#### Task directions:
Every line containing the word "none" is to be copied from the data below.

#### Data records:
= = = = = = =

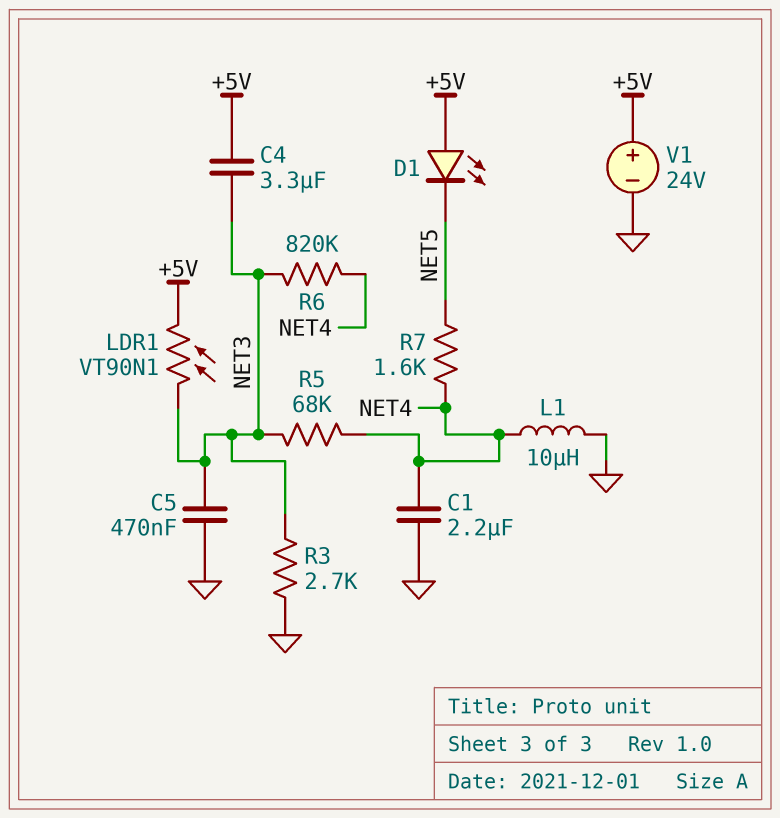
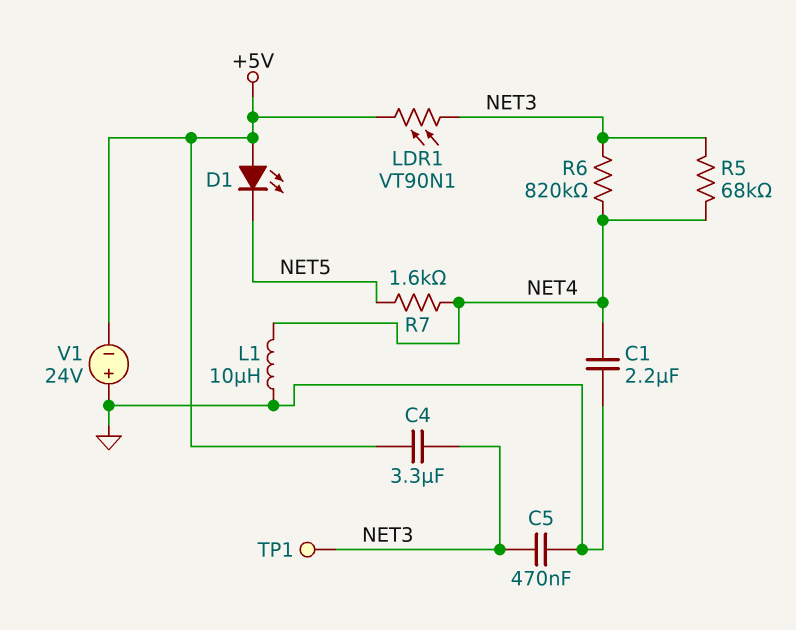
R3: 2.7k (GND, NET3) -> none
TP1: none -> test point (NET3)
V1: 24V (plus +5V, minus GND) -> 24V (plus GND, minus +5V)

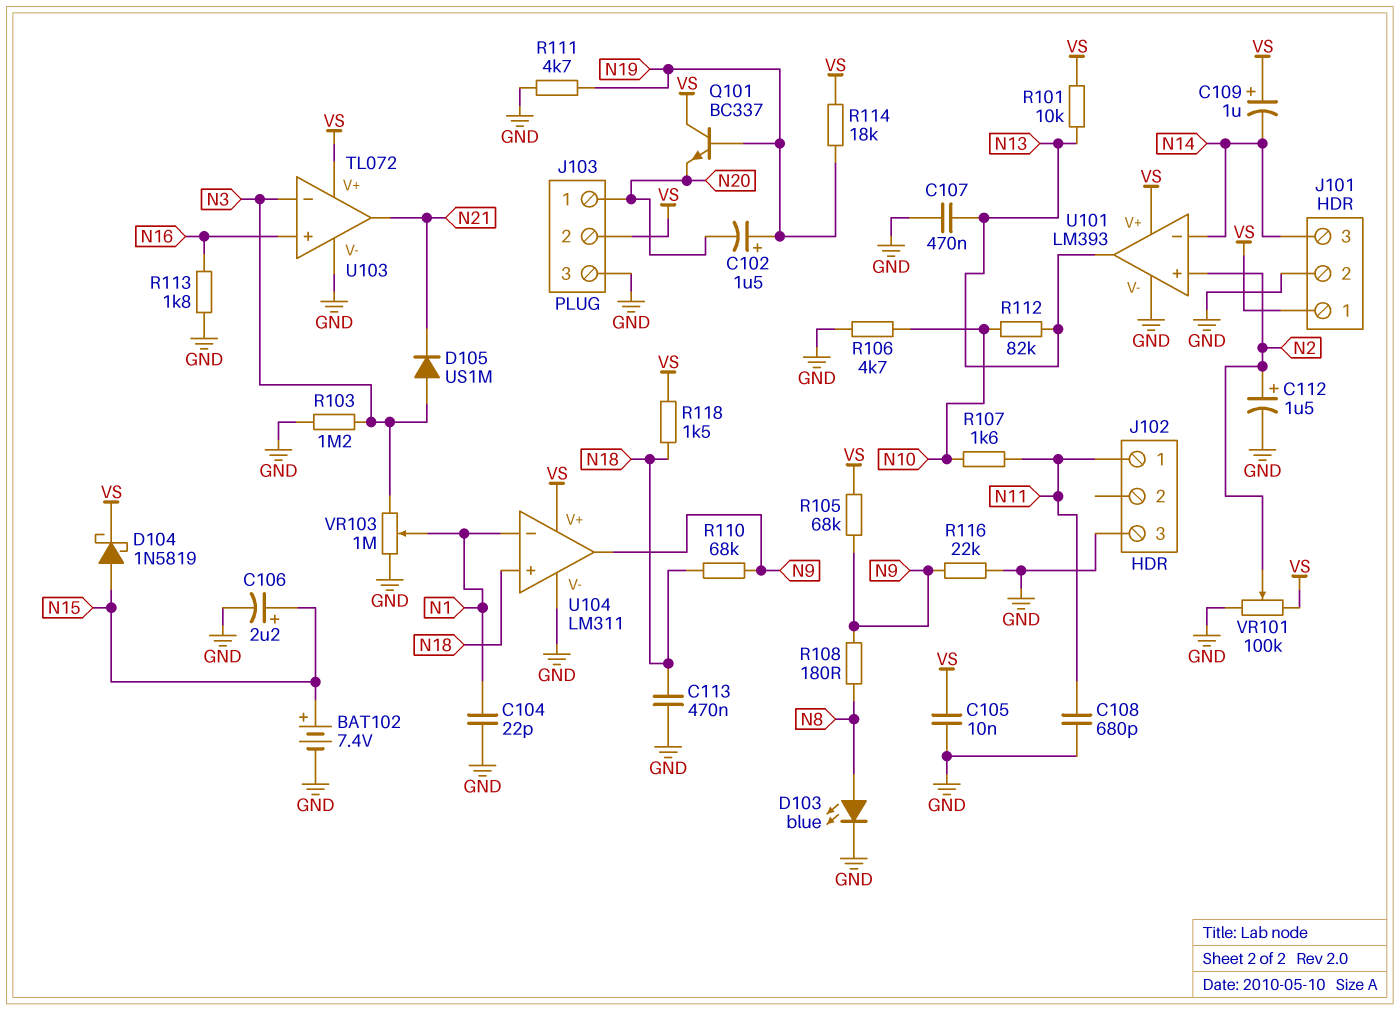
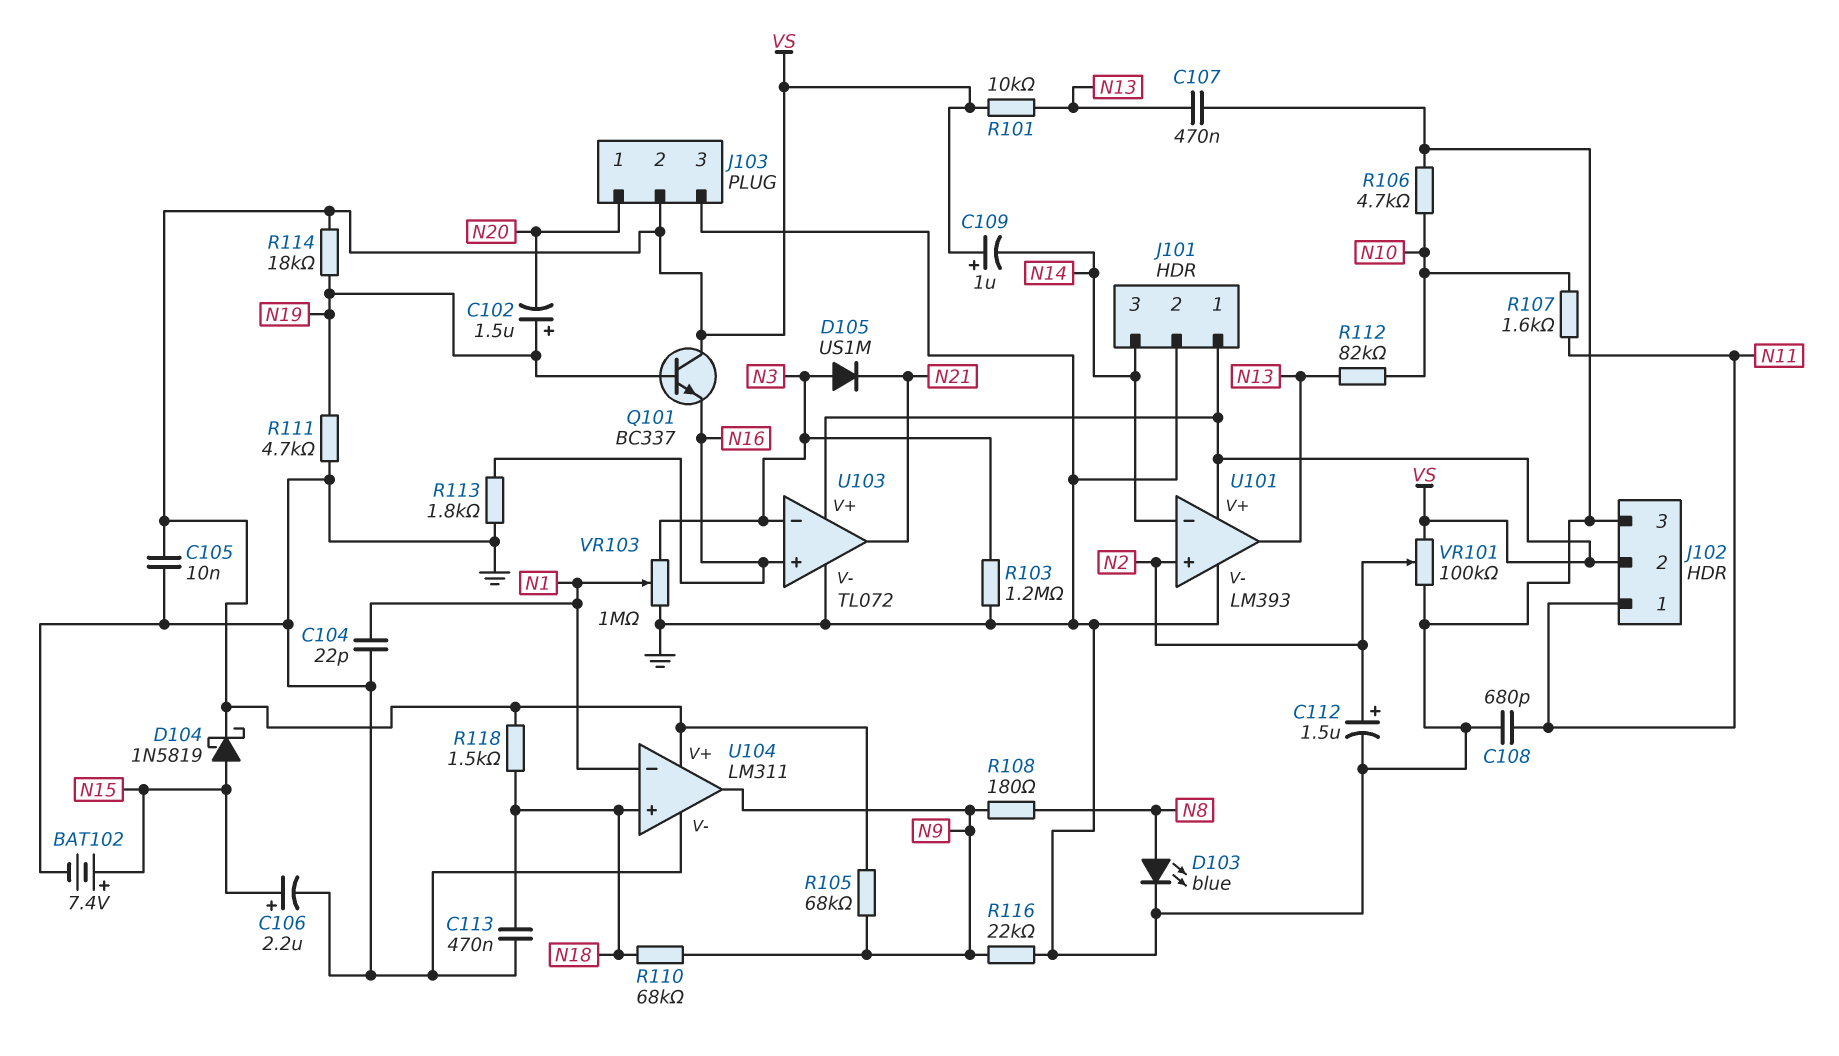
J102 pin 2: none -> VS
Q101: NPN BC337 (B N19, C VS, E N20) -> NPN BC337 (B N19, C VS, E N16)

= = = = = = =

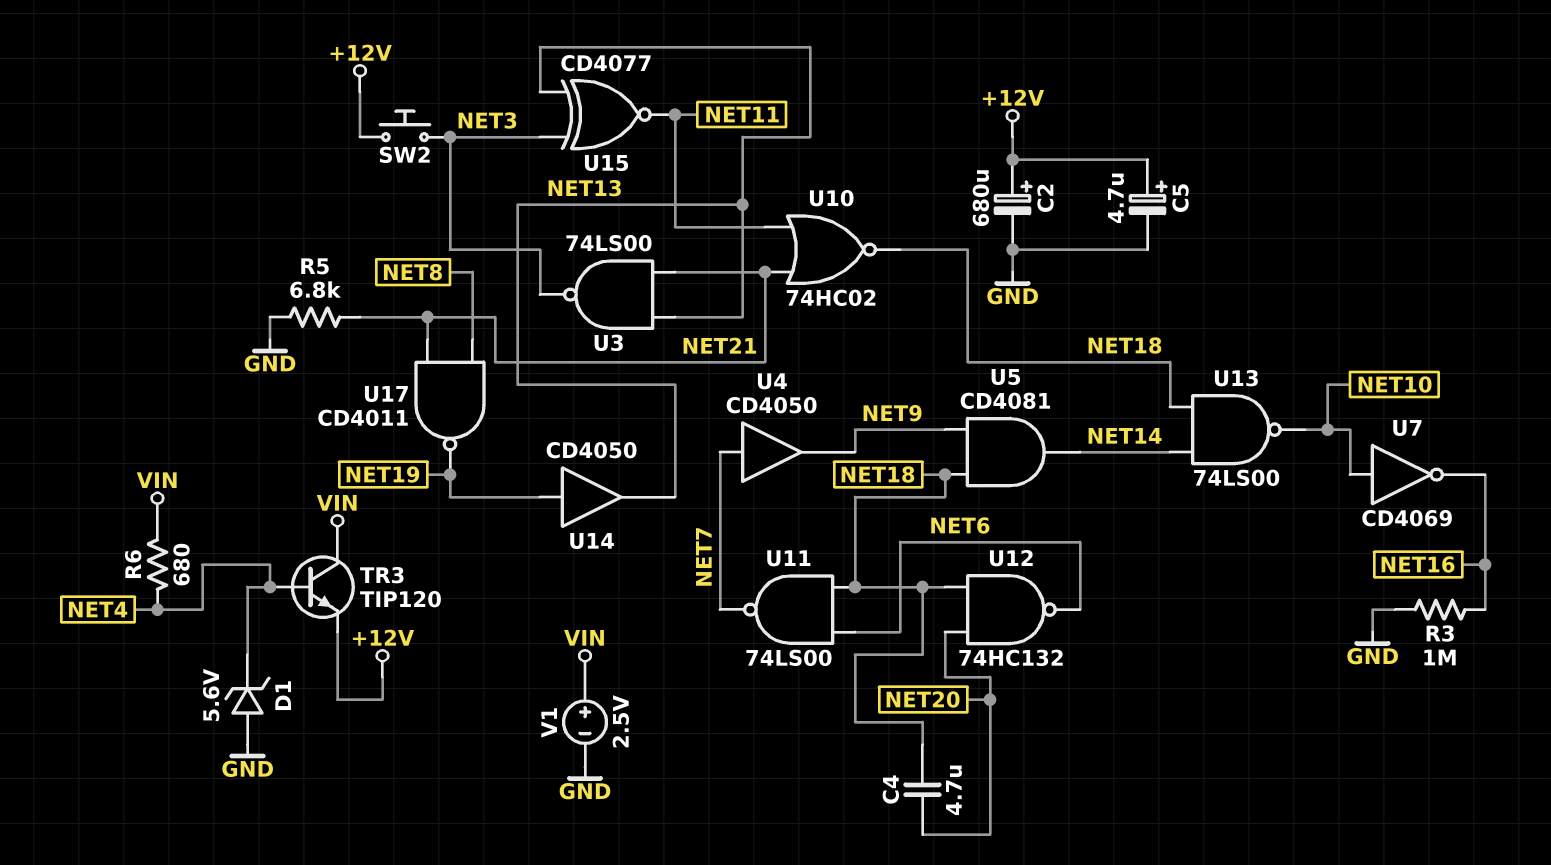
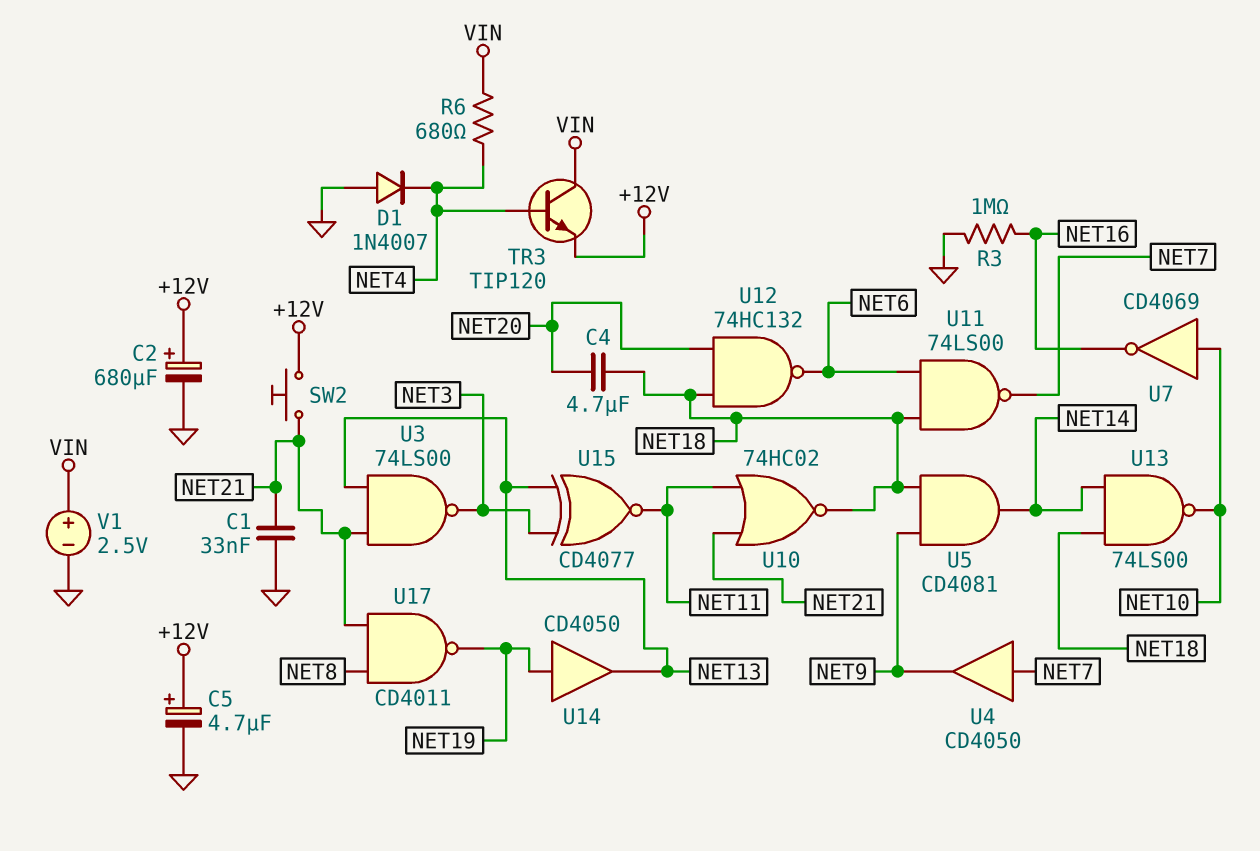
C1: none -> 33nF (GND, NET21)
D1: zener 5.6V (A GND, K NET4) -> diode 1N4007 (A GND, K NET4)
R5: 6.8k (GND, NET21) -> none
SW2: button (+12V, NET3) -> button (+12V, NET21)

= = = = = = =

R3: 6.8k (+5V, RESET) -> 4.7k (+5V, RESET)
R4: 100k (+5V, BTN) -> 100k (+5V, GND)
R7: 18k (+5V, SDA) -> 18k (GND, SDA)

= = = = = = =

#### Result of the task:
R3: 2.7k (GND, NET3) -> none
TP1: none -> test point (NET3)
J102 pin 2: none -> VS
C1: none -> 33nF (GND, NET21)
R5: 6.8k (GND, NET21) -> none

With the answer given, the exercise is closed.